(Scene-based spatial questions):
-- Start --

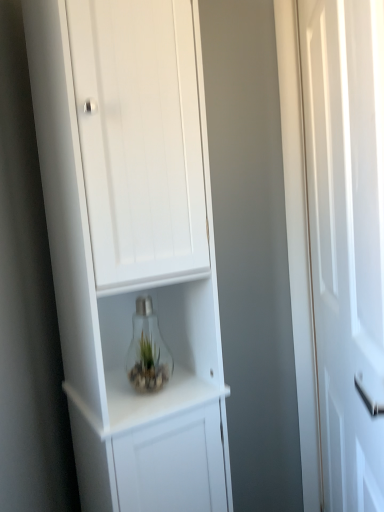
Question: Is white matte cabinet at center bigger than clear glass bulb at center?

Choices:
 (A) no
 (B) yes

Answer: (B)

Question: Is white matte cabinet at center not near clear glass bulb at center?

Choices:
 (A) yes
 (B) no

Answer: (B)

Question: From the image's perspective, is white matte cabinet at center over clear glass bulb at center?

Choices:
 (A) yes
 (B) no

Answer: (A)

Question: Is white matte cabinet at center oriented towards clear glass bulb at center?

Choices:
 (A) no
 (B) yes

Answer: (B)

Question: Is white matte cabinet at center not within clear glass bulb at center?

Choices:
 (A) yes
 (B) no

Answer: (A)

Question: Are white matte cabinet at center and clear glass bulb at center making contact?

Choices:
 (A) yes
 (B) no

Answer: (B)

Question: Are white glossy door at right and white matte cabinet at center located far from each other?

Choices:
 (A) yes
 (B) no

Answer: (B)

Question: Is white glossy door at right to the left of white matte cabinet at center from the viewer's perspective?

Choices:
 (A) no
 (B) yes

Answer: (A)

Question: Considering the relative sizes of white glossy door at right and white matte cabinet at center in the image provided, is white glossy door at right thinner than white matte cabinet at center?

Choices:
 (A) no
 (B) yes

Answer: (B)

Question: Is white glossy door at right shorter than white matte cabinet at center?

Choices:
 (A) no
 (B) yes

Answer: (B)

Question: From a real-world perspective, is white glossy door at right physically above white matte cabinet at center?

Choices:
 (A) no
 (B) yes

Answer: (A)

Question: Is white glossy door at right smaller than white matte cabinet at center?

Choices:
 (A) yes
 (B) no

Answer: (A)

Question: Can you confirm if clear glass bulb at center is bigger than white glossy door at right?

Choices:
 (A) yes
 (B) no

Answer: (B)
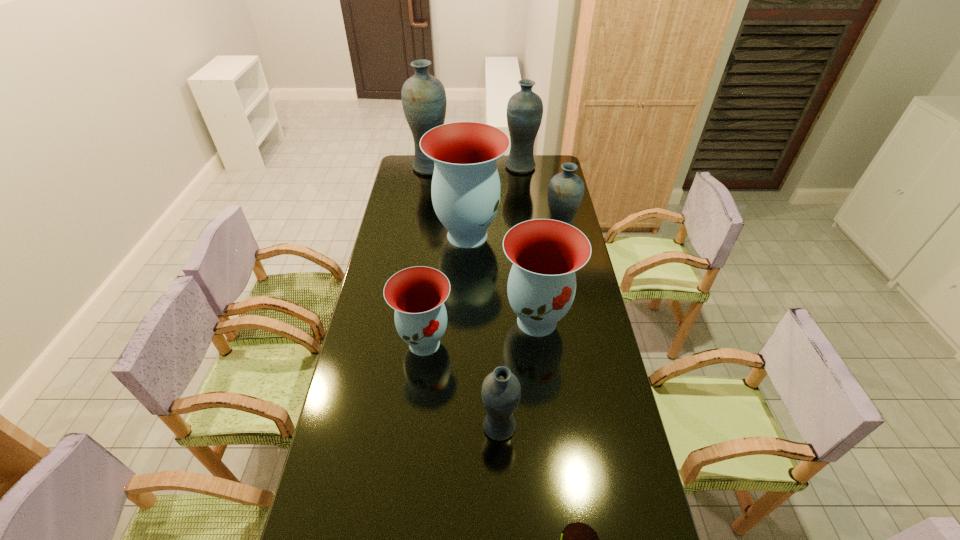
You are a GUI agent. You are given a task and a screenshot of the screen. Output one action in this format:
    pyautogui.click(x=<x>, y=<y>)
    Task: Click on the free space between the second biggest red vase and the smallest red vase
    The width and height of the screenshot is (960, 540).
    Given the screenshot: What is the action you would take?
    pyautogui.click(x=481, y=332)

This screenshot has height=540, width=960. Find the location of `vacant area between the smallest red vase and the second nearest blue vase`. vacant area between the smallest red vase and the second nearest blue vase is located at coordinates (492, 291).

Where is `free area in between the leftmost blue vase and the smallest red vase`? This screenshot has width=960, height=540. free area in between the leftmost blue vase and the smallest red vase is located at coordinates (427, 255).

Locate an element on the screen. This screenshot has height=540, width=960. the sixth closest object to the third biggest blue vase is located at coordinates pyautogui.click(x=501, y=391).

Point out which object is positioned as the nearest to the second smallest red vase. Please provide its 2D coordinates. Your answer should be formatted as a tuple, i.e. [(x, y)], where the tuple contains the x and y coordinates of a point satisfying the conditions above.

[(417, 294)]

Where is `vase that is the second closest one to the smallest red vase`? vase that is the second closest one to the smallest red vase is located at coordinates (501, 391).

Where is `vase that is the second closest to the biggest red vase`? The image size is (960, 540). vase that is the second closest to the biggest red vase is located at coordinates (545, 253).

Locate which blue vase ranks in proximity to the biggest blue vase. Please provide its 2D coordinates. Your answer should be formatted as a tuple, i.e. [(x, y)], where the tuple contains the x and y coordinates of a point satisfying the conditions above.

[(524, 112)]

Where is `blue vase object that ranks as the closest to the second nearest blue vase`? The width and height of the screenshot is (960, 540). blue vase object that ranks as the closest to the second nearest blue vase is located at coordinates (524, 112).

Select which red vase is the third closest to the shortest object. Please provide its 2D coordinates. Your answer should be formatted as a tuple, i.e. [(x, y)], where the tuple contains the x and y coordinates of a point satisfying the conditions above.

[(466, 192)]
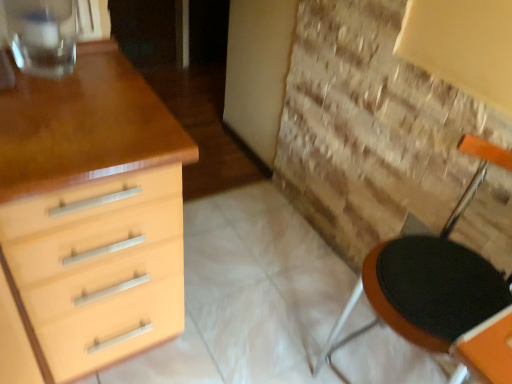
The width and height of the screenshot is (512, 384). Find the location of `free space underneath transparent glass at upper left (from a real-world perspective)`. free space underneath transparent glass at upper left (from a real-world perspective) is located at coordinates (49, 66).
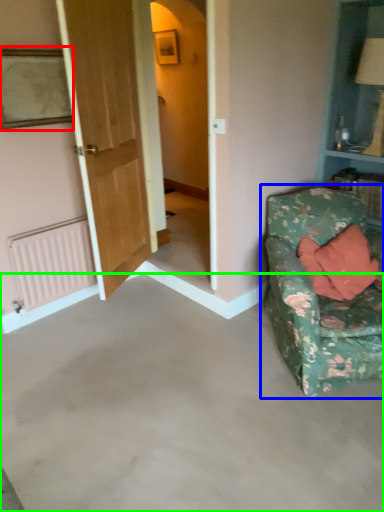
Question: Estimate the real-world distances between objects in this image. Which object is farther from picture frame (highlighted by a red box), studio couch (highlighted by a blue box) or concrete (highlighted by a green box)?

Choices:
 (A) studio couch
 (B) concrete

Answer: (A)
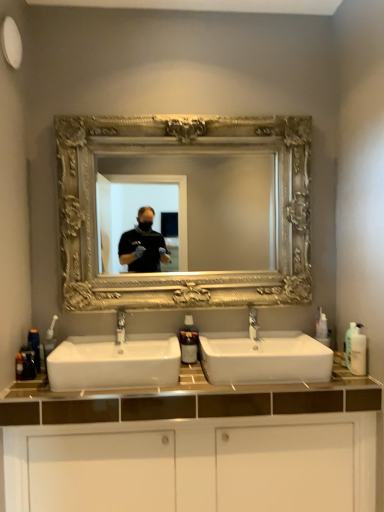
The width and height of the screenshot is (384, 512). I want to click on vacant space in front of white plastic bottle at right, arranged as the 3th toiletry when viewed from the left, so click(348, 379).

-- End --

(DIRECTION): Rewrite all the rows above, switching "white matte cabinet" to "white matte dresser" and changing nothing else. Leave the pictures out of your answer.

(ANSWER TO THIS TASK):
Question: Is white matte dresser at center bigger than clear glass bulb at center?

Choices:
 (A) no
 (B) yes

Answer: (B)

Question: Is white matte dresser at center not near clear glass bulb at center?

Choices:
 (A) yes
 (B) no

Answer: (B)

Question: From the image's perspective, is white matte dresser at center over clear glass bulb at center?

Choices:
 (A) yes
 (B) no

Answer: (A)

Question: Is white matte dresser at center oriented towards clear glass bulb at center?

Choices:
 (A) no
 (B) yes

Answer: (B)

Question: Is white matte dresser at center not within clear glass bulb at center?

Choices:
 (A) yes
 (B) no

Answer: (A)

Question: Are white matte dresser at center and clear glass bulb at center making contact?

Choices:
 (A) yes
 (B) no

Answer: (B)

Question: Are white glossy door at right and white matte dresser at center located far from each other?

Choices:
 (A) yes
 (B) no

Answer: (B)

Question: Is white glossy door at right to the left of white matte dresser at center from the viewer's perspective?

Choices:
 (A) no
 (B) yes

Answer: (A)

Question: Considering the relative sizes of white glossy door at right and white matte dresser at center in the image provided, is white glossy door at right thinner than white matte dresser at center?

Choices:
 (A) no
 (B) yes

Answer: (B)

Question: Is white glossy door at right shorter than white matte dresser at center?

Choices:
 (A) no
 (B) yes

Answer: (B)

Question: From a real-world perspective, is white glossy door at right physically above white matte dresser at center?

Choices:
 (A) no
 (B) yes

Answer: (A)

Question: Is white glossy door at right smaller than white matte dresser at center?

Choices:
 (A) yes
 (B) no

Answer: (A)

Question: Can you confirm if clear glass bulb at center is bigger than white glossy door at right?

Choices:
 (A) yes
 (B) no

Answer: (B)
You are a GUI agent. You are given a task and a screenshot of the screen. Output one action in this format:
    pyautogui.click(x=<x>, y=<y>)
    Task: Click on the free space between the second biggest red vase and the smallest red vase
    The width and height of the screenshot is (960, 540).
    Given the screenshot: What is the action you would take?
    pyautogui.click(x=481, y=332)

This screenshot has height=540, width=960. Find the location of `vacant area between the smallest red vase and the second nearest blue vase`. vacant area between the smallest red vase and the second nearest blue vase is located at coordinates (492, 291).

Where is `free area in between the leftmost blue vase and the smallest red vase`? This screenshot has width=960, height=540. free area in between the leftmost blue vase and the smallest red vase is located at coordinates (427, 255).

Locate an element on the screen. This screenshot has height=540, width=960. the sixth closest object to the third biggest blue vase is located at coordinates pyautogui.click(x=501, y=391).

Point out which object is positioned as the nearest to the second smallest red vase. Please provide its 2D coordinates. Your answer should be formatted as a tuple, i.e. [(x, y)], where the tuple contains the x and y coordinates of a point satisfying the conditions above.

[(417, 294)]

Where is `vase that is the second closest one to the smallest red vase`? vase that is the second closest one to the smallest red vase is located at coordinates (501, 391).

Where is `vase that is the second closest to the biggest red vase`? The image size is (960, 540). vase that is the second closest to the biggest red vase is located at coordinates (545, 253).

Locate which blue vase ranks in proximity to the biggest blue vase. Please provide its 2D coordinates. Your answer should be formatted as a tuple, i.e. [(x, y)], where the tuple contains the x and y coordinates of a point satisfying the conditions above.

[(524, 112)]

Where is `blue vase object that ranks as the closest to the second nearest blue vase`? The width and height of the screenshot is (960, 540). blue vase object that ranks as the closest to the second nearest blue vase is located at coordinates (524, 112).

Select which red vase is the third closest to the shortest object. Please provide its 2D coordinates. Your answer should be formatted as a tuple, i.e. [(x, y)], where the tuple contains the x and y coordinates of a point satisfying the conditions above.

[(466, 192)]
The width and height of the screenshot is (512, 384). Find the location of `free space underneath transparent glass at upper left (from a real-world perspective)`. free space underneath transparent glass at upper left (from a real-world perspective) is located at coordinates (49, 66).
Question: Estimate the real-world distances between objects in this image. Which object is farther from picture frame (highlighted by a red box), studio couch (highlighted by a blue box) or concrete (highlighted by a green box)?

Choices:
 (A) studio couch
 (B) concrete

Answer: (A)
The width and height of the screenshot is (384, 512). I want to click on vacant space in front of white plastic bottle at right, arranged as the 3th toiletry when viewed from the left, so click(348, 379).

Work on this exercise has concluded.